-- EXERCISE PROMPT --
Your job is to copy every line in the material containing the word "down".

-- DATA EXTRACT --

++++

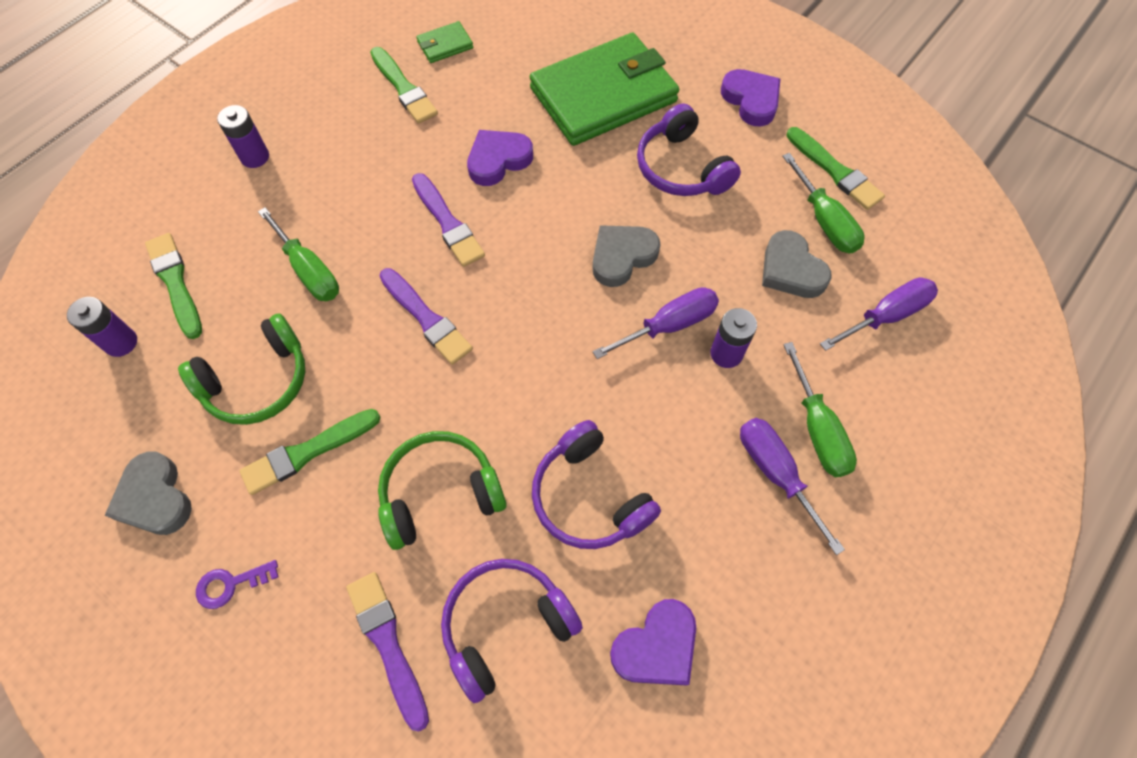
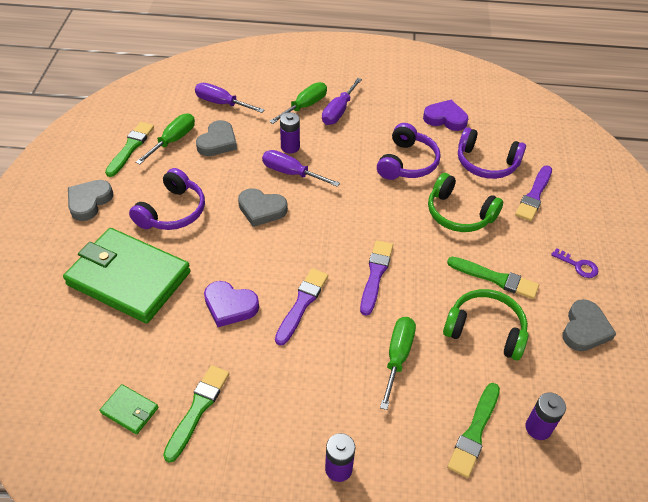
camera: 125 degrees left, 15 degrees down
(751, 100) = (89, 202): purple heart -> grey heart

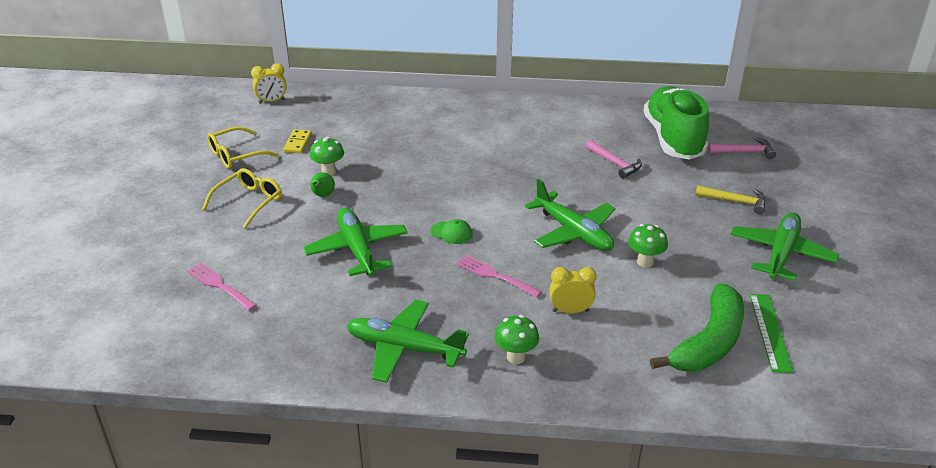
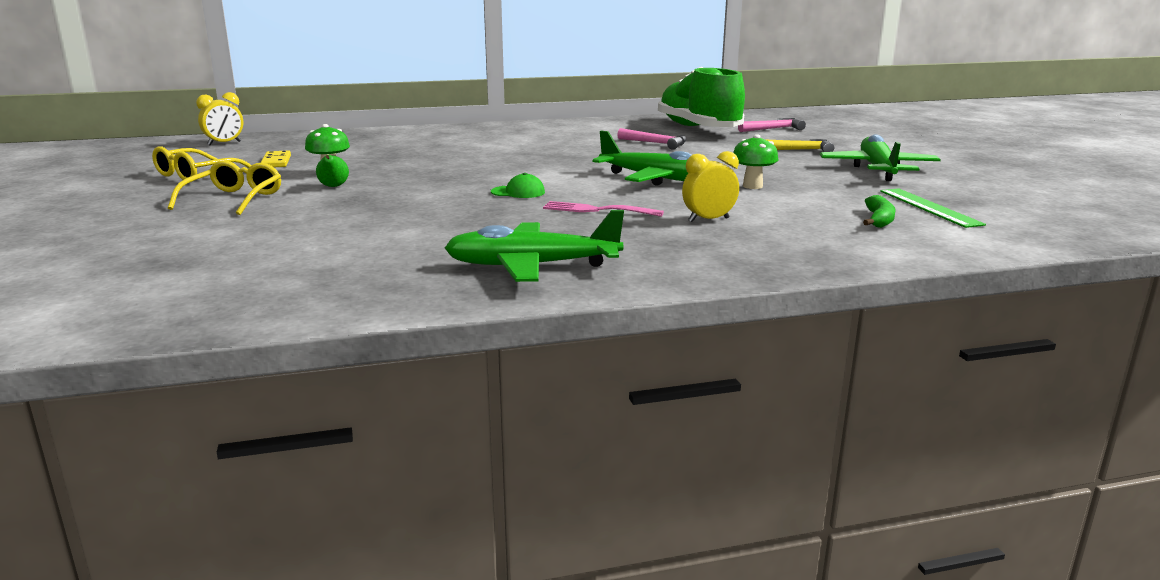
camera: 20 degrees left, 15 degrees down
(219, 285) = (227, 255): pink fork -> none
(357, 249) = (408, 213): green plane -> none
(516, 357) = (680, 254): green mushroom -> none
(709, 342) = (879, 220): green banana -> green banana, size x0.47

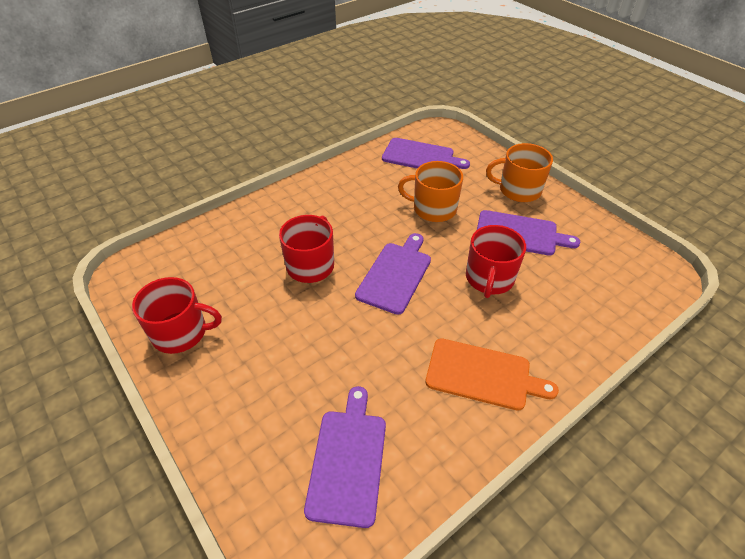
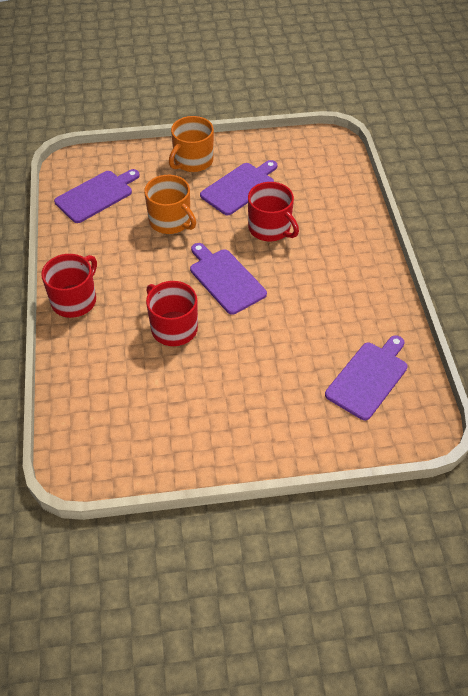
camera: 60 degrees left, 5 degrees up
(181, 332) = (184, 444): red mug -> red mug (74, 300)
(348, 460) = (368, 378): purple cutting board -> purple cutting board turned 90 degrees clockwise
(433, 209) = (171, 221): orange mug -> orange mug turned 90 degrees counterclockwise
(482, 375) = (348, 276): orange cutting board -> none

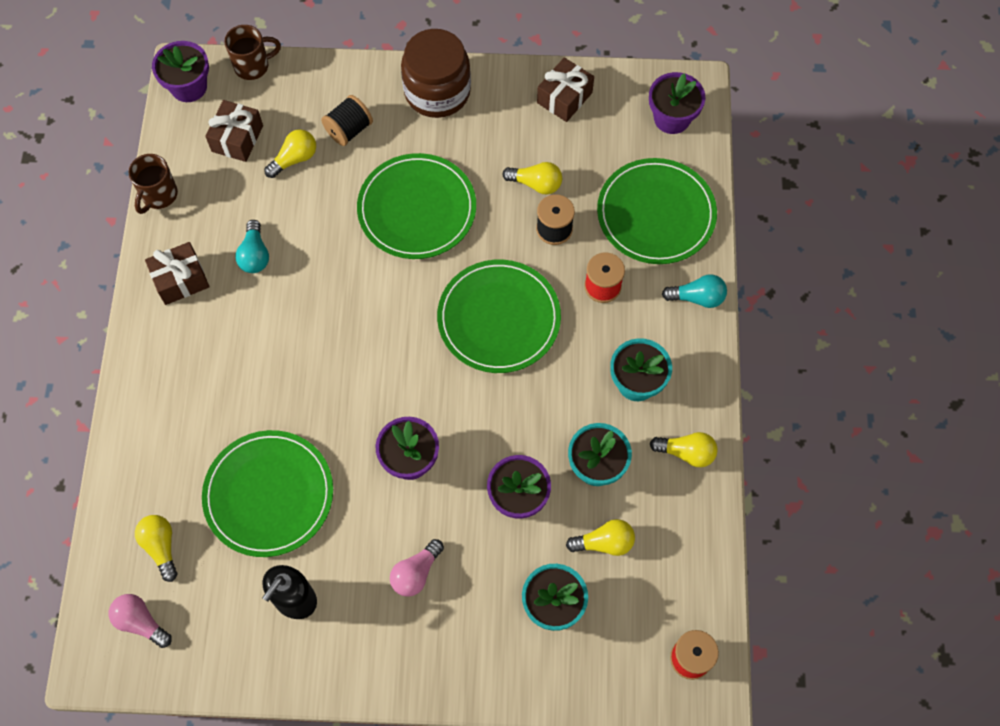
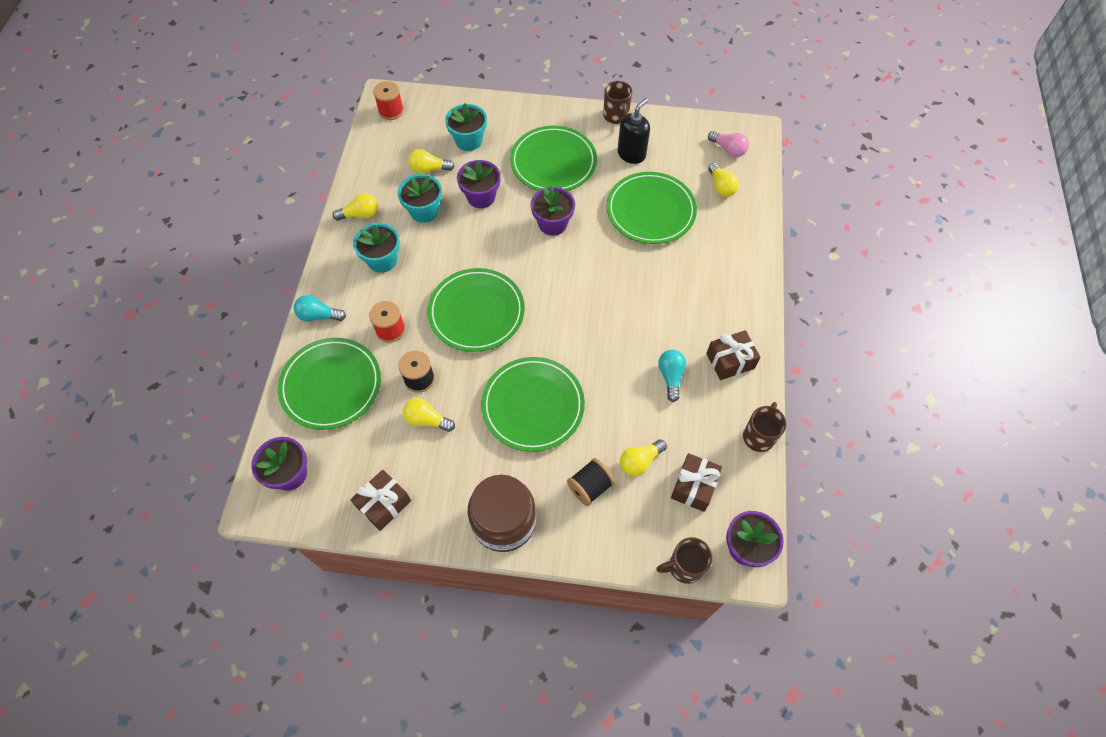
camera: 175 degrees left, 5 degrees down
(318, 679) = (616, 116): none -> brown mug
(416, 573) = (553, 162): pink light bulb -> green plate
(686, 453) = (360, 214): yellow light bulb -> yellow light bulb turned 150 degrees clockwise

++++

-- EXERCISE SOLUTION --
camera: 125 degrees left, 15 degrees down
camera: 20 degrees left, 15 degrees down
camera: 175 degrees left, 5 degrees down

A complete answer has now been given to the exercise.